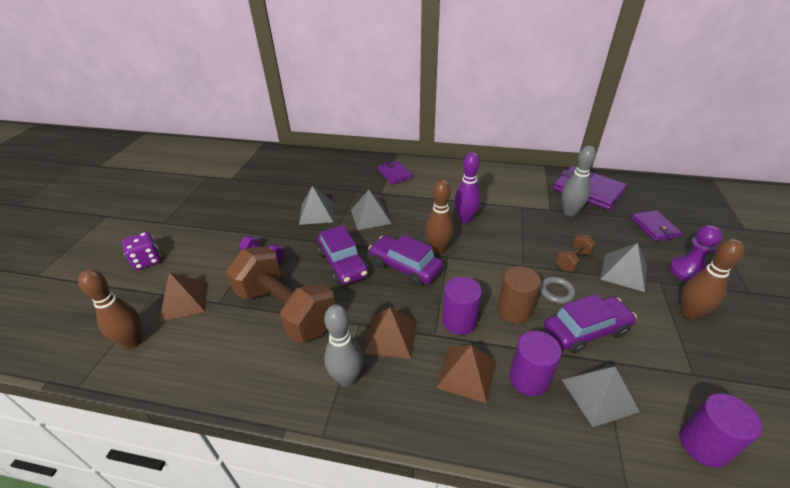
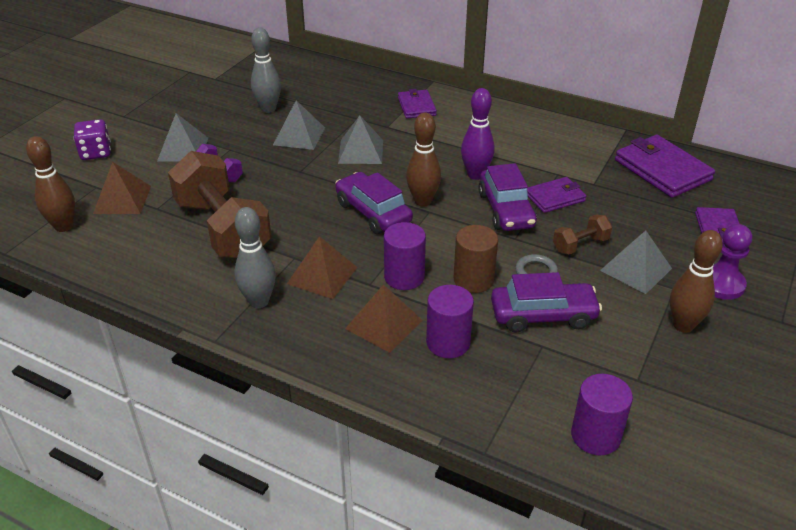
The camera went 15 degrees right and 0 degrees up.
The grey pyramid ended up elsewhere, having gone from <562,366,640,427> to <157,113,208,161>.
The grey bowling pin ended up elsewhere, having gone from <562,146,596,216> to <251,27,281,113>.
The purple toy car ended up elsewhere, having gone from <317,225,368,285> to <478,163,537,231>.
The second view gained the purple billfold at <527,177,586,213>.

- Exercise goal -
Set down the data above verbatim, omitting every image.

- Task response -
The camera went 15 degrees right and 0 degrees up.
The grey pyramid ended up elsewhere, having gone from <562,366,640,427> to <157,113,208,161>.
The grey bowling pin ended up elsewhere, having gone from <562,146,596,216> to <251,27,281,113>.
The purple toy car ended up elsewhere, having gone from <317,225,368,285> to <478,163,537,231>.
The second view gained the purple billfold at <527,177,586,213>.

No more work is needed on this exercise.